What this task involves:
Locate the line that contains "size | piłka" in the entries below, then repeat it and every following line through the line that contains "colour | flamaster", exactly, and no others.

>>>

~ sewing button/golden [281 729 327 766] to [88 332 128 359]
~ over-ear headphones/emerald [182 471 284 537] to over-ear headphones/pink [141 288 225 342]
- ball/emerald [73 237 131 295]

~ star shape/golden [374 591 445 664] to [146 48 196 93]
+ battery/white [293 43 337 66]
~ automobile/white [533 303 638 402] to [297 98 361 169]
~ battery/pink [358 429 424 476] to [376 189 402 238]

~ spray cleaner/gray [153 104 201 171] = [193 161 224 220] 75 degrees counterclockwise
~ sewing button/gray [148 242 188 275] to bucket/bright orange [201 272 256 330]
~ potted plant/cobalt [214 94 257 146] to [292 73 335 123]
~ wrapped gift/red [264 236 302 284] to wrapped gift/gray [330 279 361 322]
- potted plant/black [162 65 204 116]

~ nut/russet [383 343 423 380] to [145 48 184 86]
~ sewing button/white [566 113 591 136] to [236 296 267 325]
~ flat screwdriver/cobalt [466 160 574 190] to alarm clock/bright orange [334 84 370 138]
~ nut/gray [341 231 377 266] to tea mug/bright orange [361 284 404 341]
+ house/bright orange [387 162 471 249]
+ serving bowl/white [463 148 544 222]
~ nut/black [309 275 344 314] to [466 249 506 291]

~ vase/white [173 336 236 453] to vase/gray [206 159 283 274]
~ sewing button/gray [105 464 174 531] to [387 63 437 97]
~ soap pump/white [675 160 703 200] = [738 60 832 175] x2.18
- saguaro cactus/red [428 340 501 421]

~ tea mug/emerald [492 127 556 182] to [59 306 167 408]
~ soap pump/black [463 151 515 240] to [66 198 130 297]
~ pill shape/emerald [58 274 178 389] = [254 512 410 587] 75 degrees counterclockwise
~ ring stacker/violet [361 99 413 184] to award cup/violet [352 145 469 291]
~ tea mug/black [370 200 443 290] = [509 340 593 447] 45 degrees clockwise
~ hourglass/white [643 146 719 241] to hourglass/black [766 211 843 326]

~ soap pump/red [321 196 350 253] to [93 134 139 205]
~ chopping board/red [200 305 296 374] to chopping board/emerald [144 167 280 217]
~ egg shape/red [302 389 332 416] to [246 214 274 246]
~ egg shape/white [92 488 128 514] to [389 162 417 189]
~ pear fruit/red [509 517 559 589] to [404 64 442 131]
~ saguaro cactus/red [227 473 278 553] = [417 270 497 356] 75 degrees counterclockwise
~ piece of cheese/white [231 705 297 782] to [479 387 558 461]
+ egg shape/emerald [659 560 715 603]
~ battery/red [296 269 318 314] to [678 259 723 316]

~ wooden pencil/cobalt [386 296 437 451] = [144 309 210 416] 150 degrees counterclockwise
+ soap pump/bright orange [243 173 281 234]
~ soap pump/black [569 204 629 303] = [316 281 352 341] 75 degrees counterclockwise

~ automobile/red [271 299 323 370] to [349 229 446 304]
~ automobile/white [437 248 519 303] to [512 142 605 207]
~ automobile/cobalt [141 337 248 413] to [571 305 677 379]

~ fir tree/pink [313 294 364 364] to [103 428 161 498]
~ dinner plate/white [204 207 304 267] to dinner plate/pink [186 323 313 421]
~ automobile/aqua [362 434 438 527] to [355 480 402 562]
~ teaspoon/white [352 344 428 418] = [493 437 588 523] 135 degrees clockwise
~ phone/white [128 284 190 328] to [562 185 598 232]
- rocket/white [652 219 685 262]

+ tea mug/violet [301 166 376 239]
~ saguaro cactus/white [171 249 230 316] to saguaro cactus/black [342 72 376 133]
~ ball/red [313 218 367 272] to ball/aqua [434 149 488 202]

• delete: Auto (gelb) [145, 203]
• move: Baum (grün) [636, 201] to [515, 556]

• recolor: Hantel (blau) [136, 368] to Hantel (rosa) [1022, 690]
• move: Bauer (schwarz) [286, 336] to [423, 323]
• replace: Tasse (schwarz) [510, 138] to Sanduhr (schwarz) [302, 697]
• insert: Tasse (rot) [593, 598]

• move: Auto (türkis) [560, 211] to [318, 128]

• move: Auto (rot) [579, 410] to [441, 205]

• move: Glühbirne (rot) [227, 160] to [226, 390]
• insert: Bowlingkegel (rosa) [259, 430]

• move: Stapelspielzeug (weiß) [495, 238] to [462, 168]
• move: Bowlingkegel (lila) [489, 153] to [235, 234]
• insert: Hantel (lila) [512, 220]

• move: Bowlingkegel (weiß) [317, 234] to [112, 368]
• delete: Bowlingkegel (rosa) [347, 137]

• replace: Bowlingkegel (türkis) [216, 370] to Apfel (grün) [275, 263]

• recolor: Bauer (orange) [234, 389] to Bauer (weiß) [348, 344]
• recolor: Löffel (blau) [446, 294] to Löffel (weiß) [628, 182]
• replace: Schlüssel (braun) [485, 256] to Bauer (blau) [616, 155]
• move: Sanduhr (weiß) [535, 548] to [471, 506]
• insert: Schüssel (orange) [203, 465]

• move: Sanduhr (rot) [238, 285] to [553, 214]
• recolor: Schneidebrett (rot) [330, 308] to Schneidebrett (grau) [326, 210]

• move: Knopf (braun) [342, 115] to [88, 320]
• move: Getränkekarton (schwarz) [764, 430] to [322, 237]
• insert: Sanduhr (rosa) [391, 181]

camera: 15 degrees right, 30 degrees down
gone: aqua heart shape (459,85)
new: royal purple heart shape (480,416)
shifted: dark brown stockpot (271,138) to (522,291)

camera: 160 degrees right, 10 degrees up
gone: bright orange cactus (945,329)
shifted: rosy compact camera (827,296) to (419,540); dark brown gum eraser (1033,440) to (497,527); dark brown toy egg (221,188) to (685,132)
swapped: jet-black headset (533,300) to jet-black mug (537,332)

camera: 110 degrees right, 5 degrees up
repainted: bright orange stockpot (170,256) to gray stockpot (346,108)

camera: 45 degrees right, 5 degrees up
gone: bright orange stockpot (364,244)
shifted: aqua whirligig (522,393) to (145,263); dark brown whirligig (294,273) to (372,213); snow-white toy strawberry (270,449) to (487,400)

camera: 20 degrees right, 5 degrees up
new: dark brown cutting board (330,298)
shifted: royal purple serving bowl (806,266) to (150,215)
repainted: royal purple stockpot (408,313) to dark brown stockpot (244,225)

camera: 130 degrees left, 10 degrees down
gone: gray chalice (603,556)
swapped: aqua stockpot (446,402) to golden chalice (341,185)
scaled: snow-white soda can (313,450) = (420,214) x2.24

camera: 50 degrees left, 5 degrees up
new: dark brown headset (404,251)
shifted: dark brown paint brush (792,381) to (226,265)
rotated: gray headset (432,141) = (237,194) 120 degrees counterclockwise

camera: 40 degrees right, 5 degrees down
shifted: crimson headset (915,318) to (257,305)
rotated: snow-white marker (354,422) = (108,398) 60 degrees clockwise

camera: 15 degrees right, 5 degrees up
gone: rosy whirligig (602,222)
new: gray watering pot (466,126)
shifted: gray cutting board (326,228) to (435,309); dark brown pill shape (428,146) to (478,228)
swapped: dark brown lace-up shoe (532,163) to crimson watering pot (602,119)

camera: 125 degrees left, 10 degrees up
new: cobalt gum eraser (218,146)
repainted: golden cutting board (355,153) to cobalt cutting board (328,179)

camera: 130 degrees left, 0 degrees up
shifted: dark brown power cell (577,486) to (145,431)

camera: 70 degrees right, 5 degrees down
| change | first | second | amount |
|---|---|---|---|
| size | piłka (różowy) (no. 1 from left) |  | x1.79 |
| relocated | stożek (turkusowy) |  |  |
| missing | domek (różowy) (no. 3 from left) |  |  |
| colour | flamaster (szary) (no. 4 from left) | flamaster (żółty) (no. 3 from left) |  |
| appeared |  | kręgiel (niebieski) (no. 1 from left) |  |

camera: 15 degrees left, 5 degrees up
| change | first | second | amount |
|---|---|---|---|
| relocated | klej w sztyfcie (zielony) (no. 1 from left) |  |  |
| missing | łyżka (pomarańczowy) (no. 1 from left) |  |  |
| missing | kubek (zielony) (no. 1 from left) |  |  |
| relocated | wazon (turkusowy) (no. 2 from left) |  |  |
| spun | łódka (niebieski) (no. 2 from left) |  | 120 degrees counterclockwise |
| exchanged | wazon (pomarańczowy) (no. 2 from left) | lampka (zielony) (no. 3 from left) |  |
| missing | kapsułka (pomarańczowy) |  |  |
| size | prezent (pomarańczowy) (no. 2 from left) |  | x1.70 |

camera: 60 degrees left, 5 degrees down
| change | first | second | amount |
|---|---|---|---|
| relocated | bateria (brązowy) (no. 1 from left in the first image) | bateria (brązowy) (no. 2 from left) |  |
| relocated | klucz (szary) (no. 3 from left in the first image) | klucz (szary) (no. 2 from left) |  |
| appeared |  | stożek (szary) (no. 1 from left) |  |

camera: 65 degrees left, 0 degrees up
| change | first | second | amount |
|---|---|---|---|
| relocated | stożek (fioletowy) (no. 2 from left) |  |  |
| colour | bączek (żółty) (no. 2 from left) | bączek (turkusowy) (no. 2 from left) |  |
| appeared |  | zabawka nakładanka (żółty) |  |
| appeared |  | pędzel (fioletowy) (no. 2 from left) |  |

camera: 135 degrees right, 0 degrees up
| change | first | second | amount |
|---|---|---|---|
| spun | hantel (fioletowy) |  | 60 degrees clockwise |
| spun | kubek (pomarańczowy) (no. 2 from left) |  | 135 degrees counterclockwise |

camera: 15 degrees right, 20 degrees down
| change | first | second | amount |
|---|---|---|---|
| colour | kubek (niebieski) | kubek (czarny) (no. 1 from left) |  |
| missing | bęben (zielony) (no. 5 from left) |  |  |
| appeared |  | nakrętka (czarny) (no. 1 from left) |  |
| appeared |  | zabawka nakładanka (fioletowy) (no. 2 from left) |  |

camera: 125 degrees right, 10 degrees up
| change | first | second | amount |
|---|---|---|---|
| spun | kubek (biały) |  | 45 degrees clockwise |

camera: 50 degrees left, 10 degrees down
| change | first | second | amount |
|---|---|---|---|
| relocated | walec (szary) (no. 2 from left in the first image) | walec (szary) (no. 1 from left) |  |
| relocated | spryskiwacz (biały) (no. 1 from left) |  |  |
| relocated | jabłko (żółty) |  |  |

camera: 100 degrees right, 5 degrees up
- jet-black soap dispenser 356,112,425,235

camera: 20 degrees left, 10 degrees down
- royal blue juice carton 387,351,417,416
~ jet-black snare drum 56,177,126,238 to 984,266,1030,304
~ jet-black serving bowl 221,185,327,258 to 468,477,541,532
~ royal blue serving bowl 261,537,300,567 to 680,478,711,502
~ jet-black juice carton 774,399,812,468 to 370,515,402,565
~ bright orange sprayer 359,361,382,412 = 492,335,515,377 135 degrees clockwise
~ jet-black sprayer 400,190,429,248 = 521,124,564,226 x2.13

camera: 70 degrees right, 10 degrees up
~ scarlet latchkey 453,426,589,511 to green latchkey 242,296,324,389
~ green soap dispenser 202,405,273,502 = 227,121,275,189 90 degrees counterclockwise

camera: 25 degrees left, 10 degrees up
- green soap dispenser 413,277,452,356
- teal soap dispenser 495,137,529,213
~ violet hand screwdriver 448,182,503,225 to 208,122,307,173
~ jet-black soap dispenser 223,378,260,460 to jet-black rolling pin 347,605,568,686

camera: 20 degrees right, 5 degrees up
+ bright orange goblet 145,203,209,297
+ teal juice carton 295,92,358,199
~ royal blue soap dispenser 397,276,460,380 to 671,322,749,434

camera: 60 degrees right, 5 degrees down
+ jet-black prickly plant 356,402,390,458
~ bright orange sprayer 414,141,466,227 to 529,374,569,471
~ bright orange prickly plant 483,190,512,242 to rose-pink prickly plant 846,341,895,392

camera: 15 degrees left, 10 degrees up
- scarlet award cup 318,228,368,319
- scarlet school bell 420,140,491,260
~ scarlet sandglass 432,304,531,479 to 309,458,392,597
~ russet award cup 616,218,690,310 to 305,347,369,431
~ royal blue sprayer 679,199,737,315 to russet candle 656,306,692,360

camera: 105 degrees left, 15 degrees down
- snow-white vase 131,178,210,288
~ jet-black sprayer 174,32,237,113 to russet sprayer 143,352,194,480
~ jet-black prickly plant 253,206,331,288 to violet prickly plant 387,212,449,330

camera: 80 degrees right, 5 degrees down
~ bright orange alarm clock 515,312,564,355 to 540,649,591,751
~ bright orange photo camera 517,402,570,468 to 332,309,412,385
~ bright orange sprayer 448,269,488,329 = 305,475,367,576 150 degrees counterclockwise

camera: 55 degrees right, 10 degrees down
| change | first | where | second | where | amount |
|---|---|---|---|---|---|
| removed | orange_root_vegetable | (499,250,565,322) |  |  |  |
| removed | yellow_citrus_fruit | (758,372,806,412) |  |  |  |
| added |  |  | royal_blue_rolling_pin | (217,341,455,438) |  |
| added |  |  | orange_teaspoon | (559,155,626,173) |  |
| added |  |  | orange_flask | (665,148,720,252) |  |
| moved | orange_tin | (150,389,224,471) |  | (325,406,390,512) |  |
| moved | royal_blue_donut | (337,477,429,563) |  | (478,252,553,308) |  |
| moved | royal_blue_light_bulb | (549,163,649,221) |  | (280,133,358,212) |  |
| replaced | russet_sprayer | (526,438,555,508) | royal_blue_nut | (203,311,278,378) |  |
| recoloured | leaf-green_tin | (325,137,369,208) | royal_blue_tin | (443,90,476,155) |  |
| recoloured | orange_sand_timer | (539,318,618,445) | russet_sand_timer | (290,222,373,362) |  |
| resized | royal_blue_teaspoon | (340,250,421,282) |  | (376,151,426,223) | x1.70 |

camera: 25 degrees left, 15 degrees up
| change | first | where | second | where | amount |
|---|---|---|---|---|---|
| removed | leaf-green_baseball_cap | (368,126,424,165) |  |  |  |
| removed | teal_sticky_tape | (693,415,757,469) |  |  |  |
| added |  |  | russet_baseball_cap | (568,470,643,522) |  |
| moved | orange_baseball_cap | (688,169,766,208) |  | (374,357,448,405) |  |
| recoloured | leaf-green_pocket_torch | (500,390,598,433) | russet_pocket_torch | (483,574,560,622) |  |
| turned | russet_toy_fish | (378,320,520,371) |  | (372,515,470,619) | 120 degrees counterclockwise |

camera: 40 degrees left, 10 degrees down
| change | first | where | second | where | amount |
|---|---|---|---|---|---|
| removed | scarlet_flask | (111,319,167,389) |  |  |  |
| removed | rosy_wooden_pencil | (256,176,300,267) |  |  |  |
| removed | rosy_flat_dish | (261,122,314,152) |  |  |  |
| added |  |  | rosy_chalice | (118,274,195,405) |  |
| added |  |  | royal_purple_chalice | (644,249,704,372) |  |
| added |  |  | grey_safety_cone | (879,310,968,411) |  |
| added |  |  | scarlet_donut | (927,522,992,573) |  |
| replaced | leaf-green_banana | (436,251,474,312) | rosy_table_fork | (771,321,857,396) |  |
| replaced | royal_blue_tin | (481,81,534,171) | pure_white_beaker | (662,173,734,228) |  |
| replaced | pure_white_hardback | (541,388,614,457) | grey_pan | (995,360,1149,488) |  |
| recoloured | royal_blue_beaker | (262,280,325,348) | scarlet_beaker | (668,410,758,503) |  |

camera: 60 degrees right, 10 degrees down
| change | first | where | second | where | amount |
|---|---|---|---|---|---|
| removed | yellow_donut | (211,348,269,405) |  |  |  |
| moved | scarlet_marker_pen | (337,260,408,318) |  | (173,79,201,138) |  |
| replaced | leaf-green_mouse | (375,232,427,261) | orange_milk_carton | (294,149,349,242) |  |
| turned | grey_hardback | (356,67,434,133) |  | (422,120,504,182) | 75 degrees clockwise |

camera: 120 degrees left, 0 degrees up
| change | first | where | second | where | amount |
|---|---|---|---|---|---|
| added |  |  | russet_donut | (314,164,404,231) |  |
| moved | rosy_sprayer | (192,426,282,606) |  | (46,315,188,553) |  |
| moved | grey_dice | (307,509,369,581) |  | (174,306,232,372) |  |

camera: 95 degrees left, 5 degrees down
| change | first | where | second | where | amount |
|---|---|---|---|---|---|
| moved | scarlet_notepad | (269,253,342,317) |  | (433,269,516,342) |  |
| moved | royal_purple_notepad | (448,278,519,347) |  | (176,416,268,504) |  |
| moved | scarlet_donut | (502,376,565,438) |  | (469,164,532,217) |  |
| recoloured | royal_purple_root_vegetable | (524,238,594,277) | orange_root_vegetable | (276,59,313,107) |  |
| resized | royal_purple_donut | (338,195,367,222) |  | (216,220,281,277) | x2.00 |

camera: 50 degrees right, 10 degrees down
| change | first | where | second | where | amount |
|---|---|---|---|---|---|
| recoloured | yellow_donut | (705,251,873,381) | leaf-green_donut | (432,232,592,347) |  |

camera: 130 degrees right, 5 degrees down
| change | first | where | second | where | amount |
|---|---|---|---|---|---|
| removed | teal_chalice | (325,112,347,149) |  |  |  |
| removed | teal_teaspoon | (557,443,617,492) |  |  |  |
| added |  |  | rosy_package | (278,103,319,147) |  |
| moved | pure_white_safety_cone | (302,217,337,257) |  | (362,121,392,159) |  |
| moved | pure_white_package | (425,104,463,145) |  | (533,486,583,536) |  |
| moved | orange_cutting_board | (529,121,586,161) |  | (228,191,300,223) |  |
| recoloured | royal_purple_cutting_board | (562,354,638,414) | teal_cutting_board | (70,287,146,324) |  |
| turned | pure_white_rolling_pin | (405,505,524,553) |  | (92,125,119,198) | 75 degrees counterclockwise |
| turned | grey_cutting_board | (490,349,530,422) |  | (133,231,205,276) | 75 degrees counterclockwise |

<<<

Result of the task:
| size | piłka (różowy) (no. 1 from left) |  | x1.79 |
| relocated | stożek (turkusowy) |  |  |
| missing | domek (różowy) (no. 3 from left) |  |  |
| colour | flamaster (szary) (no. 4 from left) | flamaster (żółty) (no. 3 from left) |  |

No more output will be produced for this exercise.